What is required: Output the records exactly as they appear, with no pictures included.

────────

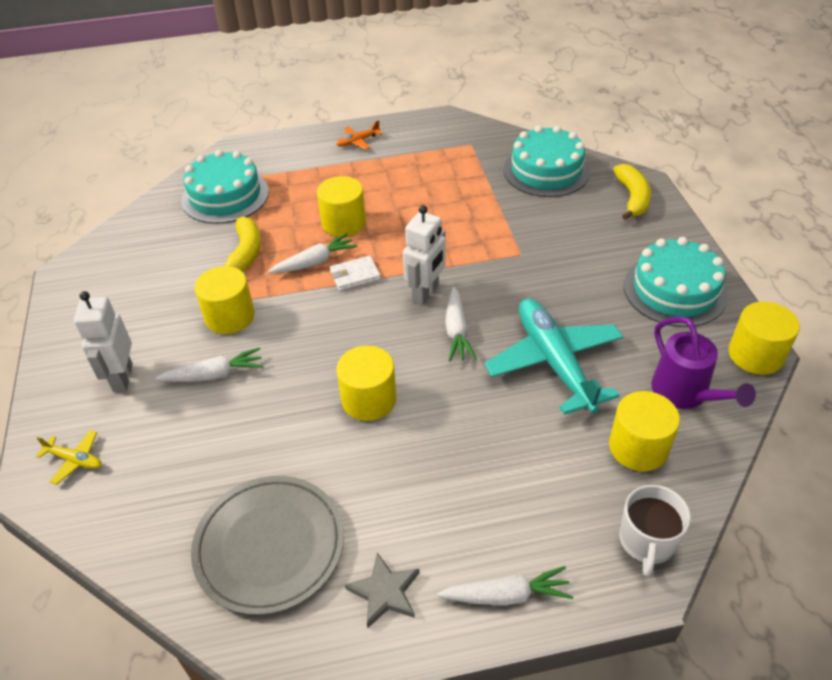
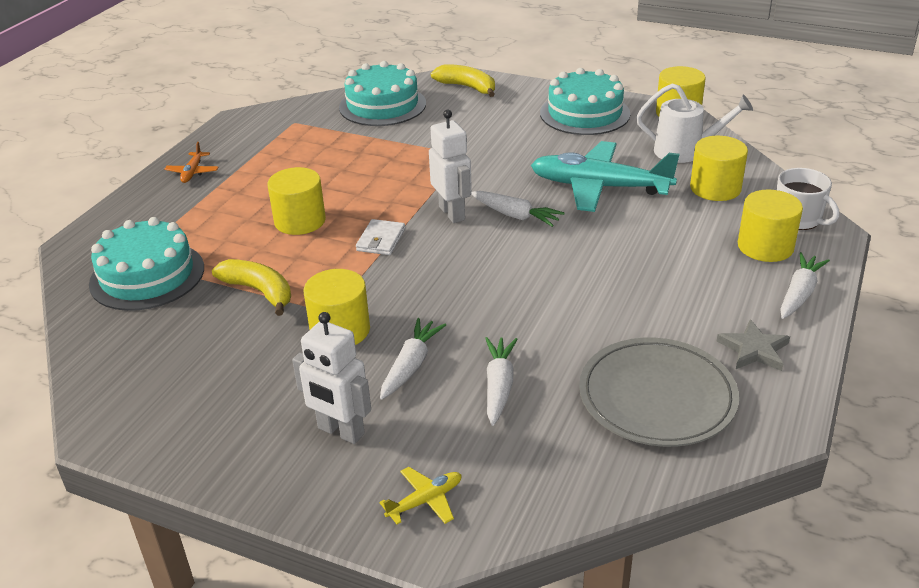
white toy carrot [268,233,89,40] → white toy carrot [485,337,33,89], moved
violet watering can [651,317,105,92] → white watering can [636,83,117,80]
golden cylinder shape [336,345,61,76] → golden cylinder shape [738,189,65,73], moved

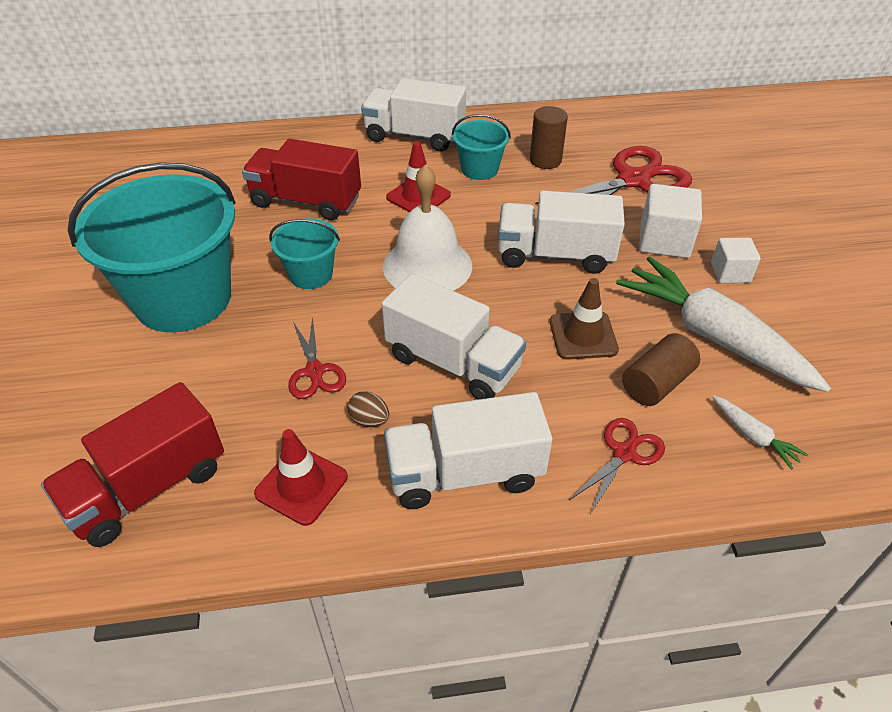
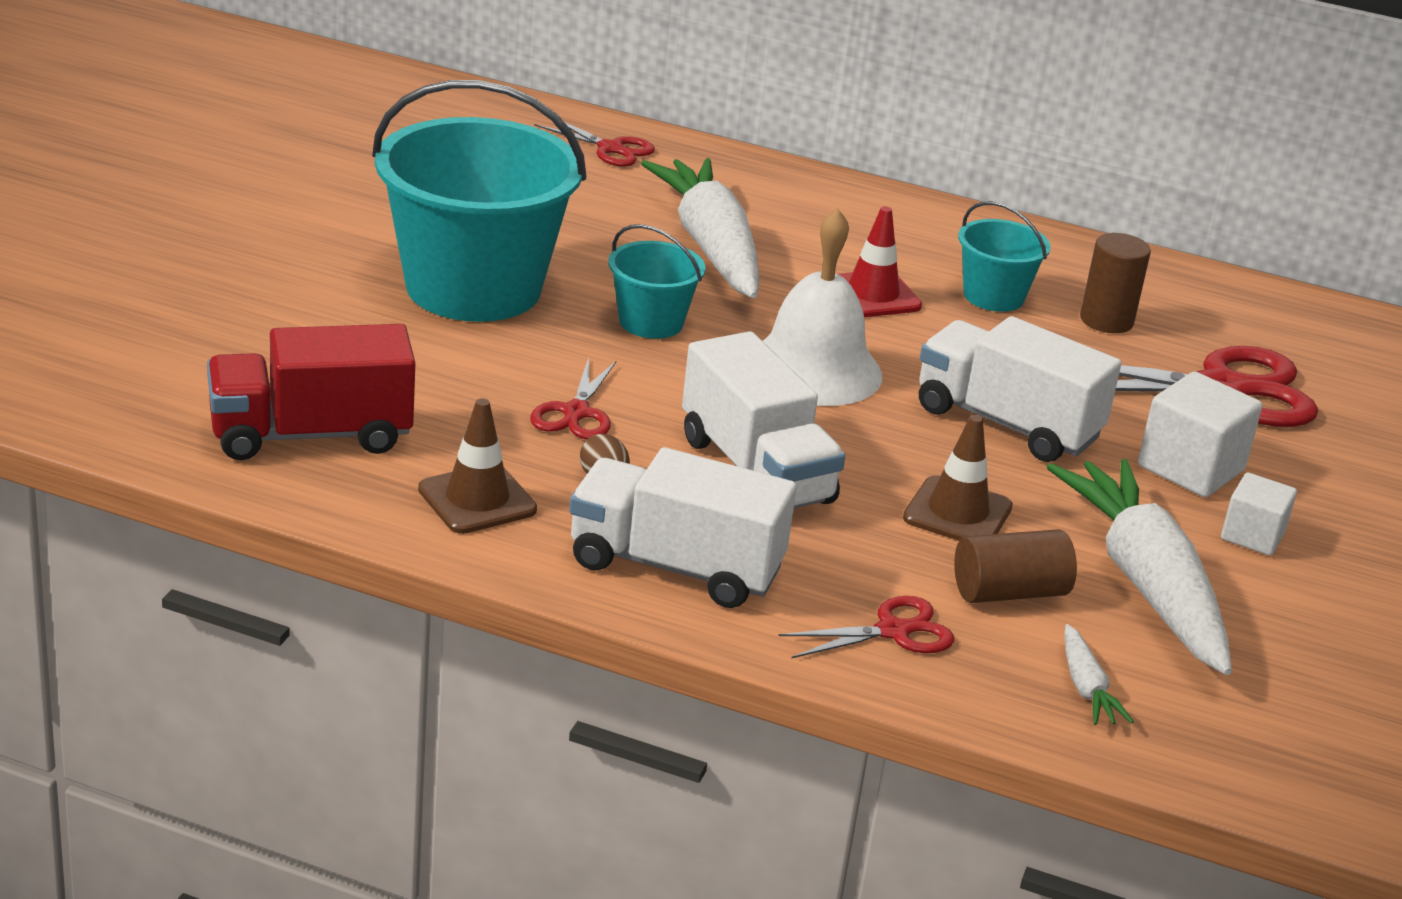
white truck [361,78,105,74] → -
crimson truck [242,139,119,81] → white toy carrot [641,158,119,140]
crimson safety cone [254,429,94,97] → dark brown safety cone [418,398,119,136]
- → crimson shears [534,122,121,45]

────────

Your response:
white toy carrot [268,233,89,40] → white toy carrot [485,337,33,89], moved
violet watering can [651,317,105,92] → white watering can [636,83,117,80]
golden cylinder shape [336,345,61,76] → golden cylinder shape [738,189,65,73], moved

white truck [361,78,105,74] → -
crimson truck [242,139,119,81] → white toy carrot [641,158,119,140]
crimson safety cone [254,429,94,97] → dark brown safety cone [418,398,119,136]
- → crimson shears [534,122,121,45]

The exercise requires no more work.